## Instructions to follow
Each entry below is to be printed verbatim.

## Dataset content
===

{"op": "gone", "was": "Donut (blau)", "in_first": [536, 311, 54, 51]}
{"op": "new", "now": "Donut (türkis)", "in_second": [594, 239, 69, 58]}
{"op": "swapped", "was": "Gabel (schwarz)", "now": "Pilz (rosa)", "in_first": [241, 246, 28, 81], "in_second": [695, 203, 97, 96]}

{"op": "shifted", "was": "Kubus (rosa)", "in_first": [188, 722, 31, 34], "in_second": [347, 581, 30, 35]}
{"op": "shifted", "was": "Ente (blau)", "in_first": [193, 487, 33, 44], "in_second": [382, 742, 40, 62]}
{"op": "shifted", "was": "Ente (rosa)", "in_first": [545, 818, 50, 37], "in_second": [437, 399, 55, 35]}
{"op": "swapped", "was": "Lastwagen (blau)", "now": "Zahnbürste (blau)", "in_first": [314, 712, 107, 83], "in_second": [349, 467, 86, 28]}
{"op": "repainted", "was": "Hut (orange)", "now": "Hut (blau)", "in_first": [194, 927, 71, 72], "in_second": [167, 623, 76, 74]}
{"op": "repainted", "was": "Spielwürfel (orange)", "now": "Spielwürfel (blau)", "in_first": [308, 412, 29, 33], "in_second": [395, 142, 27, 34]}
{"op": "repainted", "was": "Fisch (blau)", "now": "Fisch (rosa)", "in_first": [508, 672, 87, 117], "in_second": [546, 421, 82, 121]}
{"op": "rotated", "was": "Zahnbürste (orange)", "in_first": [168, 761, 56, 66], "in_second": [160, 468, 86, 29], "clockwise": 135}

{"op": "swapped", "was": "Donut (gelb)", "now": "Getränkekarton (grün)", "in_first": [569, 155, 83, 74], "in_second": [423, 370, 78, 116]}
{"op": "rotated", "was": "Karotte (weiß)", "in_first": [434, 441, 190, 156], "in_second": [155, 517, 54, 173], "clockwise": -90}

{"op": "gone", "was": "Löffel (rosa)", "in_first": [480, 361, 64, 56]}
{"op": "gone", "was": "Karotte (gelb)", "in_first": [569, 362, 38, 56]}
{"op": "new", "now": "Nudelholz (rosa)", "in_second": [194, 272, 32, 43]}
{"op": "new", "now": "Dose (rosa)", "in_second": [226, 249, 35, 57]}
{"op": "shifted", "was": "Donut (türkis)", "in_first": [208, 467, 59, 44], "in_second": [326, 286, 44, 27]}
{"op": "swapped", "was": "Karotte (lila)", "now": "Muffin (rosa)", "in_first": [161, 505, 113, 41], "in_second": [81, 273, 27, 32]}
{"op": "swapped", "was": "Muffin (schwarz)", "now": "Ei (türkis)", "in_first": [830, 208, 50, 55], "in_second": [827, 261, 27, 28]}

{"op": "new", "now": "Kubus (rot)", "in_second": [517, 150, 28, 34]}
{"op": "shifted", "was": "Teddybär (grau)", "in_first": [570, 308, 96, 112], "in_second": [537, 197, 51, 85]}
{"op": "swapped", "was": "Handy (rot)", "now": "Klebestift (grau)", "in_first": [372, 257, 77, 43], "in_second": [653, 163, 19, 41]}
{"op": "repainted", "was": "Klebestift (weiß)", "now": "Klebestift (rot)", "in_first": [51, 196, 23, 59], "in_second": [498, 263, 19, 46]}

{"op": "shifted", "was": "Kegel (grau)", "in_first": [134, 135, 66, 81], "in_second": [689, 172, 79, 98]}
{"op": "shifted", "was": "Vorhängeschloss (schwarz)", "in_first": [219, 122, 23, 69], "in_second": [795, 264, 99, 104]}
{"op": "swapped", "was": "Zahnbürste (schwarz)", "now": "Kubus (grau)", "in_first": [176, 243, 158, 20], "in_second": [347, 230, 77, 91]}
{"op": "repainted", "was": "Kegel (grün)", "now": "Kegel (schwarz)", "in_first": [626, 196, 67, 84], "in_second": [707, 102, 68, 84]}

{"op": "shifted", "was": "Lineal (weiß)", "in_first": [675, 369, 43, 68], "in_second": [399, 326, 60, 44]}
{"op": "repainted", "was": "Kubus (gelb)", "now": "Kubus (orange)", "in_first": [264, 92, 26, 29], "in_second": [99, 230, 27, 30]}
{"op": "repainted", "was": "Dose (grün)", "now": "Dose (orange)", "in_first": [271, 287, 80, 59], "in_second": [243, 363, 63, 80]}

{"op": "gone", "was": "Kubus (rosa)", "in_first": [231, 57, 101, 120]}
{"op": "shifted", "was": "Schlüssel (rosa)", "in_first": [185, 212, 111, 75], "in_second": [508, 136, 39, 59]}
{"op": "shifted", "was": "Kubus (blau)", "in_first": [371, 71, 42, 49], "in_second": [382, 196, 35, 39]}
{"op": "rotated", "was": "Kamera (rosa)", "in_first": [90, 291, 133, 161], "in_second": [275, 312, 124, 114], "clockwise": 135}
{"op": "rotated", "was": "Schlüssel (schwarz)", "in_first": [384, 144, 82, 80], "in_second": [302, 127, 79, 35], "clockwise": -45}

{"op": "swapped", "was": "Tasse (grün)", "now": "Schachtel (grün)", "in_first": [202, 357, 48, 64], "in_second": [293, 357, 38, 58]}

===

## Exercise response
{"op": "gone", "was": "Donut (blau)", "in_first": [536, 311, 54, 51]}
{"op": "new", "now": "Donut (türkis)", "in_second": [594, 239, 69, 58]}
{"op": "swapped", "was": "Gabel (schwarz)", "now": "Pilz (rosa)", "in_first": [241, 246, 28, 81], "in_second": [695, 203, 97, 96]}

{"op": "shifted", "was": "Kubus (rosa)", "in_first": [188, 722, 31, 34], "in_second": [347, 581, 30, 35]}
{"op": "shifted", "was": "Ente (blau)", "in_first": [193, 487, 33, 44], "in_second": [382, 742, 40, 62]}
{"op": "shifted", "was": "Ente (rosa)", "in_first": [545, 818, 50, 37], "in_second": [437, 399, 55, 35]}
{"op": "swapped", "was": "Lastwagen (blau)", "now": "Zahnbürste (blau)", "in_first": [314, 712, 107, 83], "in_second": [349, 467, 86, 28]}
{"op": "repainted", "was": "Hut (orange)", "now": "Hut (blau)", "in_first": [194, 927, 71, 72], "in_second": [167, 623, 76, 74]}
{"op": "repainted", "was": "Spielwürfel (orange)", "now": "Spielwürfel (blau)", "in_first": [308, 412, 29, 33], "in_second": [395, 142, 27, 34]}
{"op": "repainted", "was": "Fisch (blau)", "now": "Fisch (rosa)", "in_first": [508, 672, 87, 117], "in_second": [546, 421, 82, 121]}
{"op": "rotated", "was": "Zahnbürste (orange)", "in_first": [168, 761, 56, 66], "in_second": [160, 468, 86, 29], "clockwise": 135}

{"op": "swapped", "was": "Donut (gelb)", "now": "Getränkekarton (grün)", "in_first": [569, 155, 83, 74], "in_second": [423, 370, 78, 116]}
{"op": "rotated", "was": "Karotte (weiß)", "in_first": [434, 441, 190, 156], "in_second": [155, 517, 54, 173], "clockwise": -90}

{"op": "gone", "was": "Löffel (rosa)", "in_first": [480, 361, 64, 56]}
{"op": "gone", "was": "Karotte (gelb)", "in_first": [569, 362, 38, 56]}
{"op": "new", "now": "Nudelholz (rosa)", "in_second": [194, 272, 32, 43]}
{"op": "new", "now": "Dose (rosa)", "in_second": [226, 249, 35, 57]}
{"op": "shifted", "was": "Donut (türkis)", "in_first": [208, 467, 59, 44], "in_second": [326, 286, 44, 27]}
{"op": "swapped", "was": "Karotte (lila)", "now": "Muffin (rosa)", "in_first": [161, 505, 113, 41], "in_second": [81, 273, 27, 32]}
{"op": "swapped", "was": "Muffin (schwarz)", "now": "Ei (türkis)", "in_first": [830, 208, 50, 55], "in_second": [827, 261, 27, 28]}

{"op": "new", "now": "Kubus (rot)", "in_second": [517, 150, 28, 34]}
{"op": "shifted", "was": "Teddybär (grau)", "in_first": [570, 308, 96, 112], "in_second": [537, 197, 51, 85]}
{"op": "swapped", "was": "Handy (rot)", "now": "Klebestift (grau)", "in_first": [372, 257, 77, 43], "in_second": [653, 163, 19, 41]}
{"op": "repainted", "was": "Klebestift (weiß)", "now": "Klebestift (rot)", "in_first": [51, 196, 23, 59], "in_second": [498, 263, 19, 46]}

{"op": "shifted", "was": "Kegel (grau)", "in_first": [134, 135, 66, 81], "in_second": [689, 172, 79, 98]}
{"op": "shifted", "was": "Vorhängeschloss (schwarz)", "in_first": [219, 122, 23, 69], "in_second": [795, 264, 99, 104]}
{"op": "swapped", "was": "Zahnbürste (schwarz)", "now": "Kubus (grau)", "in_first": [176, 243, 158, 20], "in_second": [347, 230, 77, 91]}
{"op": "repainted", "was": "Kegel (grün)", "now": "Kegel (schwarz)", "in_first": [626, 196, 67, 84], "in_second": [707, 102, 68, 84]}

{"op": "shifted", "was": "Lineal (weiß)", "in_first": [675, 369, 43, 68], "in_second": [399, 326, 60, 44]}
{"op": "repainted", "was": "Kubus (gelb)", "now": "Kubus (orange)", "in_first": [264, 92, 26, 29], "in_second": [99, 230, 27, 30]}
{"op": "repainted", "was": "Dose (grün)", "now": "Dose (orange)", "in_first": [271, 287, 80, 59], "in_second": [243, 363, 63, 80]}

{"op": "gone", "was": "Kubus (rosa)", "in_first": [231, 57, 101, 120]}
{"op": "shifted", "was": "Schlüssel (rosa)", "in_first": [185, 212, 111, 75], "in_second": [508, 136, 39, 59]}
{"op": "shifted", "was": "Kubus (blau)", "in_first": [371, 71, 42, 49], "in_second": [382, 196, 35, 39]}
{"op": "rotated", "was": "Kamera (rosa)", "in_first": [90, 291, 133, 161], "in_second": [275, 312, 124, 114], "clockwise": 135}
{"op": "rotated", "was": "Schlüssel (schwarz)", "in_first": [384, 144, 82, 80], "in_second": [302, 127, 79, 35], "clockwise": -45}

{"op": "swapped", "was": "Tasse (grün)", "now": "Schachtel (grün)", "in_first": [202, 357, 48, 64], "in_second": [293, 357, 38, 58]}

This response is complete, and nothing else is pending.